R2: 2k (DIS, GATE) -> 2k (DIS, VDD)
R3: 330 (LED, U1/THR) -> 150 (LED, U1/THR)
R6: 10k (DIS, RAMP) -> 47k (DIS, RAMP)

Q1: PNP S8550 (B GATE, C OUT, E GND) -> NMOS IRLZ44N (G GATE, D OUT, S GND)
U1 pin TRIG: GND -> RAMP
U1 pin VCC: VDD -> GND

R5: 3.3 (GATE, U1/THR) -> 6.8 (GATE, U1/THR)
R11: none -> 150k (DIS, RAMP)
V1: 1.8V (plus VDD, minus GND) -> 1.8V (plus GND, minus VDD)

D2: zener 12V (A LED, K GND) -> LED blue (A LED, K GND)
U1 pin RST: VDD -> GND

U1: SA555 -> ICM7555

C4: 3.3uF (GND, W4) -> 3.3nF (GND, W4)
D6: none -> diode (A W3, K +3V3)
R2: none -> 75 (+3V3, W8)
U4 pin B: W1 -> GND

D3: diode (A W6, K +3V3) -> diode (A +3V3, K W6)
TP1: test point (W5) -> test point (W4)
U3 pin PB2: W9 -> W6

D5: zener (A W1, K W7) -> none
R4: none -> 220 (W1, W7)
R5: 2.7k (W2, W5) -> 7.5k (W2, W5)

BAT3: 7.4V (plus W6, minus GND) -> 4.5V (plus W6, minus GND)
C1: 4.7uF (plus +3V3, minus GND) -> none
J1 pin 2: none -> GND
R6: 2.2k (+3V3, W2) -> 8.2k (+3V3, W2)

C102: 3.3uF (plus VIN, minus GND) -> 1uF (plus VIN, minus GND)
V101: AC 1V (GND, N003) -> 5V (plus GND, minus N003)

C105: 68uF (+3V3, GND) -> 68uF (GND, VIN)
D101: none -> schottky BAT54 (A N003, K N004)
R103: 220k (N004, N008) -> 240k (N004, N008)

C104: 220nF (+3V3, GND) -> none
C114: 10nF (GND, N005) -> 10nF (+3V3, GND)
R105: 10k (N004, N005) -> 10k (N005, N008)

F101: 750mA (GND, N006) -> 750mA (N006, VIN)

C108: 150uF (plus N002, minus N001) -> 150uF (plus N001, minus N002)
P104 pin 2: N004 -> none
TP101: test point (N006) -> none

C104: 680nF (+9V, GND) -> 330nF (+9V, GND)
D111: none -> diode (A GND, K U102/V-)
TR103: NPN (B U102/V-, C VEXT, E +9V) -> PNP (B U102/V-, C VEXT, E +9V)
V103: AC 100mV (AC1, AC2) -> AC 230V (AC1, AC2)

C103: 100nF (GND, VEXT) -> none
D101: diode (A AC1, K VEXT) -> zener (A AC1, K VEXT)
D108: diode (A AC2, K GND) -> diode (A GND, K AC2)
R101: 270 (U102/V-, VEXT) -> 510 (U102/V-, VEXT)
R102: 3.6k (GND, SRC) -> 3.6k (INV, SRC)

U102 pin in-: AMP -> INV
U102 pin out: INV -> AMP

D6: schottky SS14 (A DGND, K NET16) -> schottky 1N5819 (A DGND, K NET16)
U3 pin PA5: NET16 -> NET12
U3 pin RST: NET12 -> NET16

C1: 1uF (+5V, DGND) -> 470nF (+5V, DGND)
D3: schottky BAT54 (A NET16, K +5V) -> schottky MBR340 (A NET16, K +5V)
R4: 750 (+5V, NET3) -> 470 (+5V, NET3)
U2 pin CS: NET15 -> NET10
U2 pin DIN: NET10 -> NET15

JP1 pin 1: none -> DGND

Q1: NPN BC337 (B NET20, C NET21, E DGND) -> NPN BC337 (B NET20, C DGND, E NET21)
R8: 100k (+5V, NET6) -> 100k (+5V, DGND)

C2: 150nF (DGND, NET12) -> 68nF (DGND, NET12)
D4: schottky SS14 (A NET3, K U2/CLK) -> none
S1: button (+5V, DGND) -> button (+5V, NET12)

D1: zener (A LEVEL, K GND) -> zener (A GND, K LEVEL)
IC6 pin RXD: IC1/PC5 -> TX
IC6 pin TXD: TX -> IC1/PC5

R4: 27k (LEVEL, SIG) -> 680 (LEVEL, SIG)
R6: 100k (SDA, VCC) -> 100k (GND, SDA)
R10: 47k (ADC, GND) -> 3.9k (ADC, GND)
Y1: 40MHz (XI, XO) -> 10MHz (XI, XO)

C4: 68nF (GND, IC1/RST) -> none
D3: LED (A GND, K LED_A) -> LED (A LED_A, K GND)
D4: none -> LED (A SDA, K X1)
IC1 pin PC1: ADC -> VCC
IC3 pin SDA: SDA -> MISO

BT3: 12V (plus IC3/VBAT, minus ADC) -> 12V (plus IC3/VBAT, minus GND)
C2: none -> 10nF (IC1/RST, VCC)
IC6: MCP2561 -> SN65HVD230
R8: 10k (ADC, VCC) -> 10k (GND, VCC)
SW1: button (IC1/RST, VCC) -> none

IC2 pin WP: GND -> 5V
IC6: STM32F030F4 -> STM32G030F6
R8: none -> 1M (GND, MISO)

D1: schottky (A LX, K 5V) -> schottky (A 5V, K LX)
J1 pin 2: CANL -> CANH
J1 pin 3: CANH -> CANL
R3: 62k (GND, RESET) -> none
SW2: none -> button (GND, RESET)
★ ★ ★ ★ ★ ★ ★
**ACTIVITY**
In the listing above, the line with "R10: 47k (ADC, GND) -> 3.9k (ADC, GND)" and every line after it must be set down word for word, and no other line.

**ANSWER BOX**
R10: 47k (ADC, GND) -> 3.9k (ADC, GND)
Y1: 40MHz (XI, XO) -> 10MHz (XI, XO)

C4: 68nF (GND, IC1/RST) -> none
D3: LED (A GND, K LED_A) -> LED (A LED_A, K GND)
D4: none -> LED (A SDA, K X1)
IC1 pin PC1: ADC -> VCC
IC3 pin SDA: SDA -> MISO

BT3: 12V (plus IC3/VBAT, minus ADC) -> 12V (plus IC3/VBAT, minus GND)
C2: none -> 10nF (IC1/RST, VCC)
IC6: MCP2561 -> SN65HVD230
R8: 10k (ADC, VCC) -> 10k (GND, VCC)
SW1: button (IC1/RST, VCC) -> none

IC2 pin WP: GND -> 5V
IC6: STM32F030F4 -> STM32G030F6
R8: none -> 1M (GND, MISO)

D1: schottky (A LX, K 5V) -> schottky (A 5V, K LX)
J1 pin 2: CANL -> CANH
J1 pin 3: CANH -> CANL
R3: 62k (GND, RESET) -> none
SW2: none -> button (GND, RESET)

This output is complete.